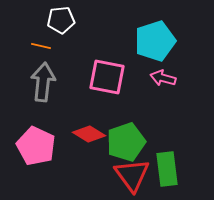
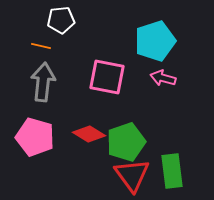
pink pentagon: moved 1 px left, 9 px up; rotated 9 degrees counterclockwise
green rectangle: moved 5 px right, 2 px down
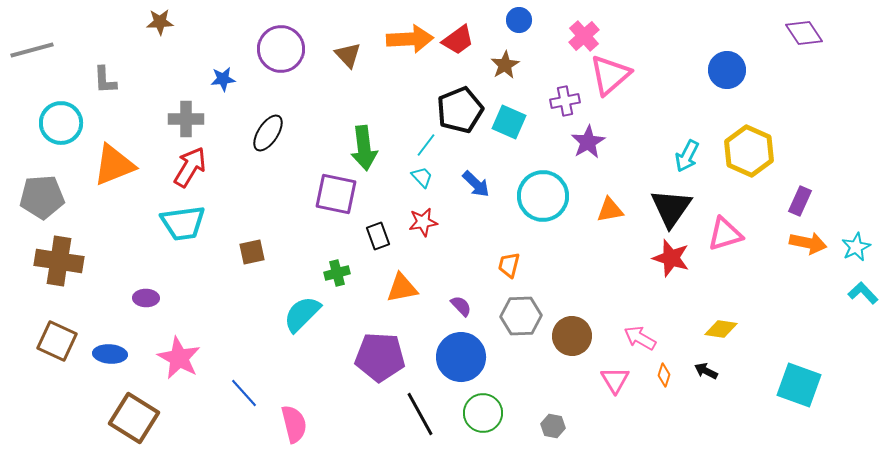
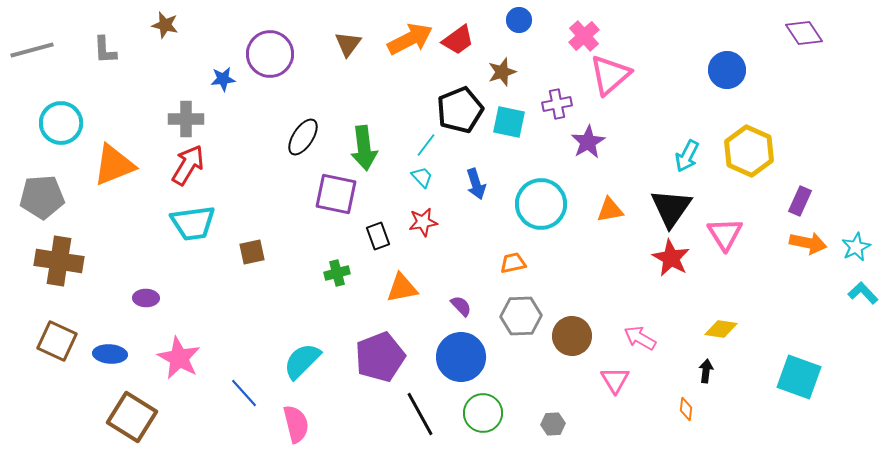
brown star at (160, 22): moved 5 px right, 3 px down; rotated 16 degrees clockwise
orange arrow at (410, 39): rotated 24 degrees counterclockwise
purple circle at (281, 49): moved 11 px left, 5 px down
brown triangle at (348, 55): moved 11 px up; rotated 20 degrees clockwise
brown star at (505, 65): moved 3 px left, 7 px down; rotated 12 degrees clockwise
gray L-shape at (105, 80): moved 30 px up
purple cross at (565, 101): moved 8 px left, 3 px down
cyan square at (509, 122): rotated 12 degrees counterclockwise
black ellipse at (268, 133): moved 35 px right, 4 px down
red arrow at (190, 167): moved 2 px left, 2 px up
blue arrow at (476, 184): rotated 28 degrees clockwise
cyan circle at (543, 196): moved 2 px left, 8 px down
cyan trapezoid at (183, 223): moved 10 px right
pink triangle at (725, 234): rotated 45 degrees counterclockwise
red star at (671, 258): rotated 12 degrees clockwise
orange trapezoid at (509, 265): moved 4 px right, 2 px up; rotated 64 degrees clockwise
cyan semicircle at (302, 314): moved 47 px down
purple pentagon at (380, 357): rotated 24 degrees counterclockwise
black arrow at (706, 371): rotated 70 degrees clockwise
orange diamond at (664, 375): moved 22 px right, 34 px down; rotated 10 degrees counterclockwise
cyan square at (799, 385): moved 8 px up
brown square at (134, 418): moved 2 px left, 1 px up
pink semicircle at (294, 424): moved 2 px right
gray hexagon at (553, 426): moved 2 px up; rotated 15 degrees counterclockwise
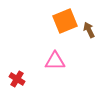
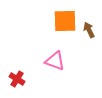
orange square: rotated 20 degrees clockwise
pink triangle: rotated 20 degrees clockwise
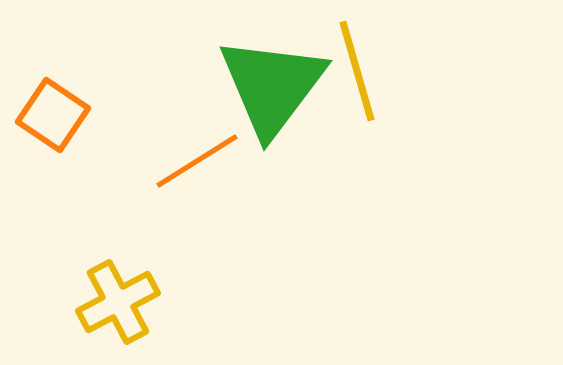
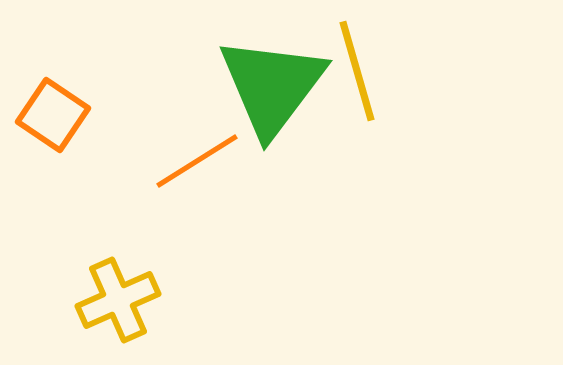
yellow cross: moved 2 px up; rotated 4 degrees clockwise
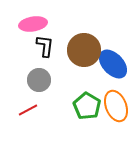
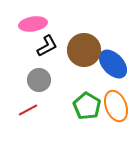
black L-shape: moved 2 px right; rotated 55 degrees clockwise
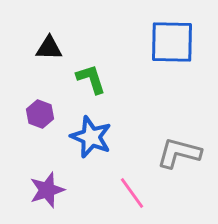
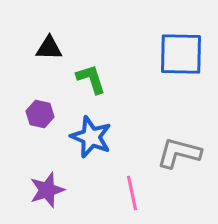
blue square: moved 9 px right, 12 px down
purple hexagon: rotated 8 degrees counterclockwise
pink line: rotated 24 degrees clockwise
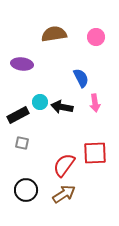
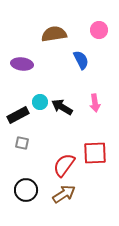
pink circle: moved 3 px right, 7 px up
blue semicircle: moved 18 px up
black arrow: rotated 20 degrees clockwise
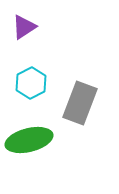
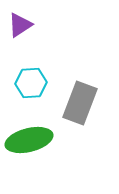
purple triangle: moved 4 px left, 2 px up
cyan hexagon: rotated 24 degrees clockwise
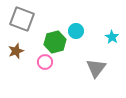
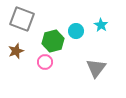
cyan star: moved 11 px left, 12 px up
green hexagon: moved 2 px left, 1 px up
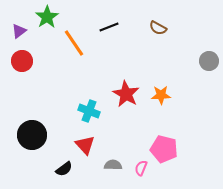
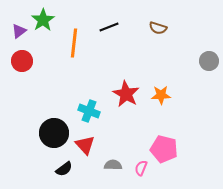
green star: moved 4 px left, 3 px down
brown semicircle: rotated 12 degrees counterclockwise
orange line: rotated 40 degrees clockwise
black circle: moved 22 px right, 2 px up
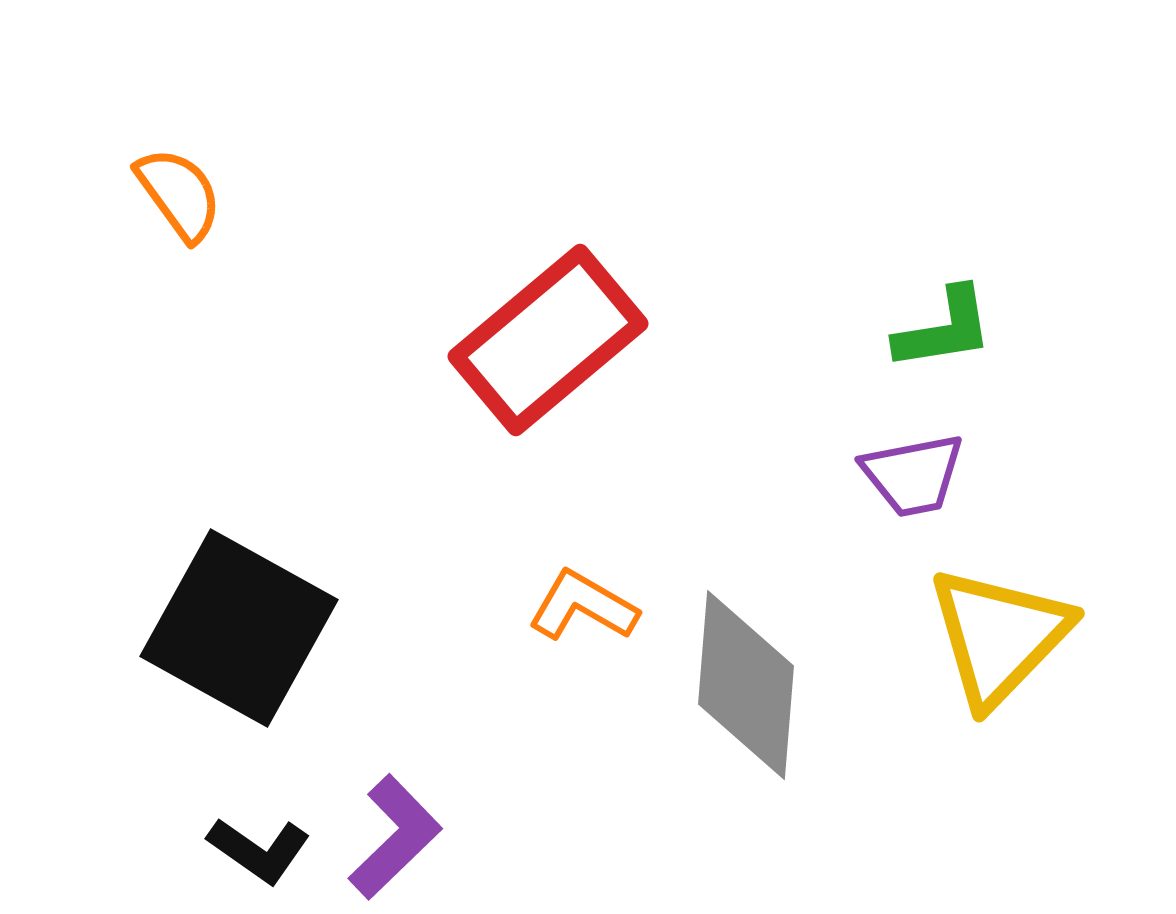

▸ **WHAT YOU HAVE TO DO**:
Beginning with the line where "purple hexagon: rotated" appears, restate word for word every line down to the last one in the data, but keep the pictures out.

▸ **ANSWER BOX**:
purple hexagon: rotated 8 degrees counterclockwise
pink line: rotated 24 degrees clockwise
pink circle: moved 3 px right, 7 px up
blue semicircle: moved 18 px up
black arrow: rotated 20 degrees clockwise
purple triangle: moved 4 px left, 2 px up
cyan hexagon: rotated 24 degrees clockwise
cyan star: moved 11 px left, 12 px up
green hexagon: moved 2 px left, 1 px up
green star: moved 4 px left, 3 px down
brown semicircle: rotated 12 degrees counterclockwise
orange line: rotated 40 degrees clockwise
black circle: moved 22 px right, 2 px up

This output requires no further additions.